__YOUR OBJECTIVE__
Reproduce every line in the material below that holds "vase".

+++++

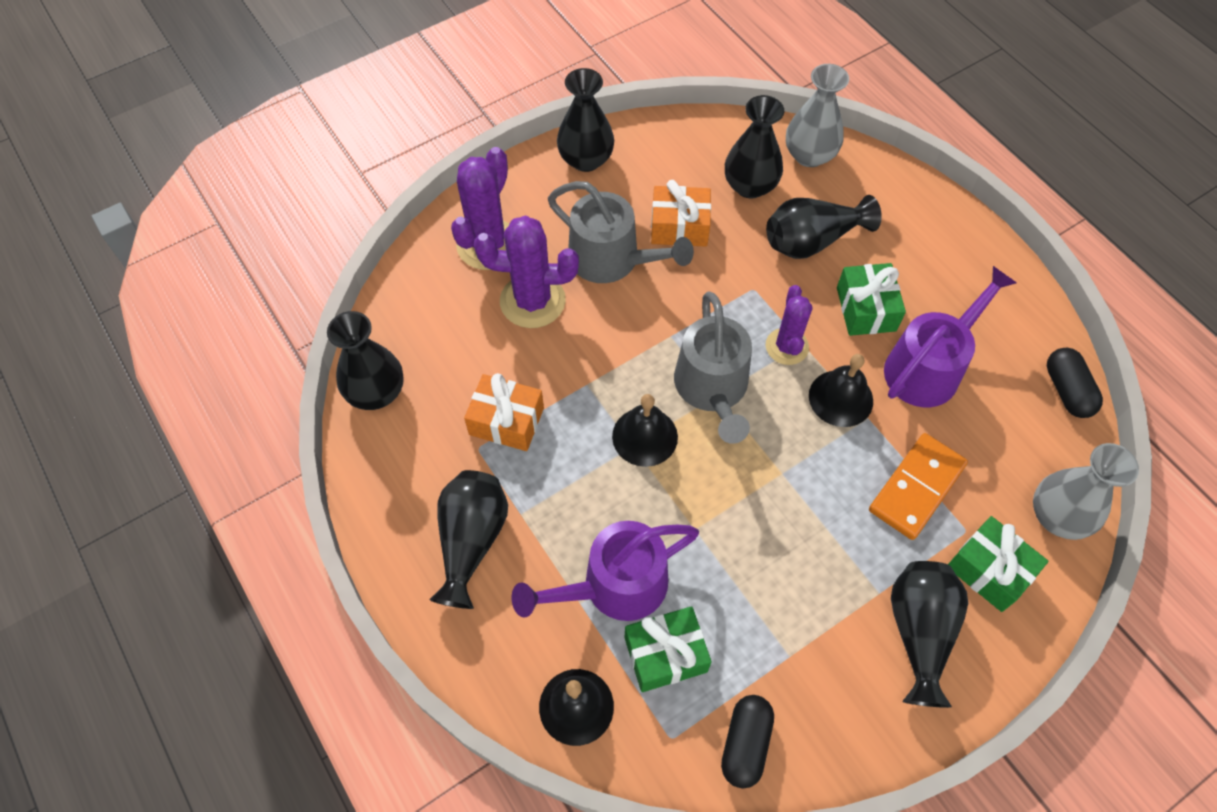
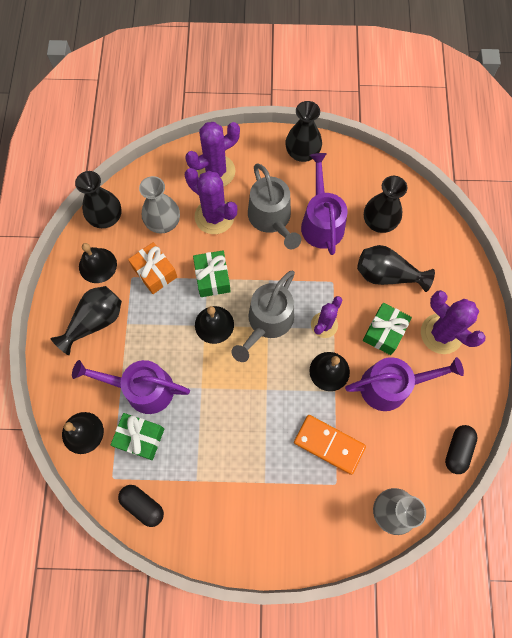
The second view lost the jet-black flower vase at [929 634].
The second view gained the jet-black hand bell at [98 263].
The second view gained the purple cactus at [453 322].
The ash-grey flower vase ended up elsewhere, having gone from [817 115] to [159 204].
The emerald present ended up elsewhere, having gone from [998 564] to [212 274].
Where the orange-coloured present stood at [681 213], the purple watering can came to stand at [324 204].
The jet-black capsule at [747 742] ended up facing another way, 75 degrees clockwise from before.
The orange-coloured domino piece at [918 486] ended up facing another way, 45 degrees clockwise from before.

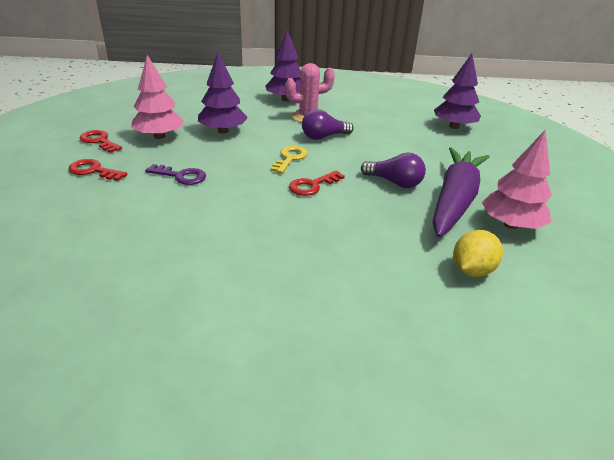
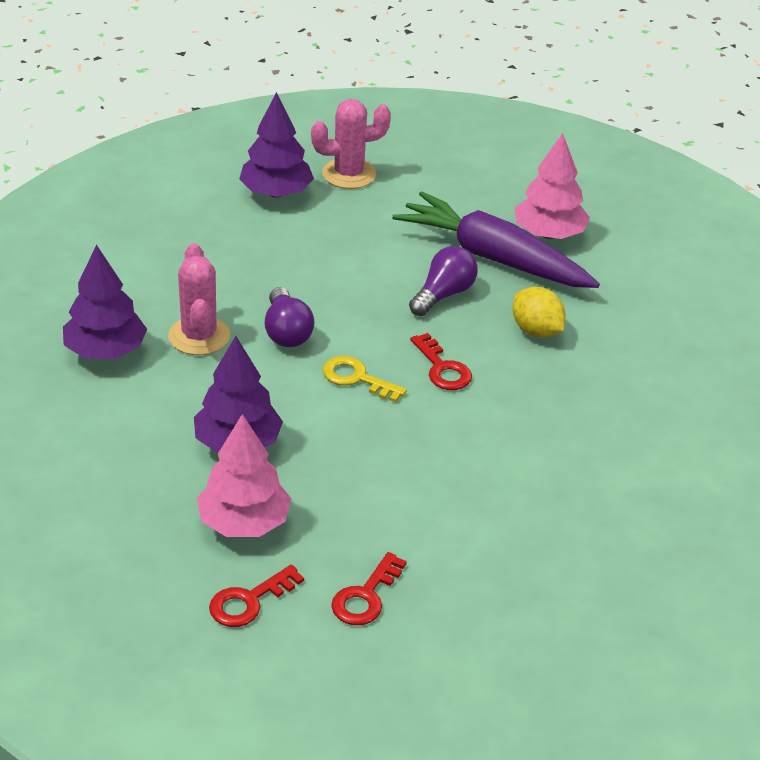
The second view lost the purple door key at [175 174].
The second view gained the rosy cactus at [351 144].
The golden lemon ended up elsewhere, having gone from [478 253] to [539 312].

+++++

__TASK SOLUTION__
The second view lost the jet-black flower vase at [929 634].
The ash-grey flower vase ended up elsewhere, having gone from [817 115] to [159 204].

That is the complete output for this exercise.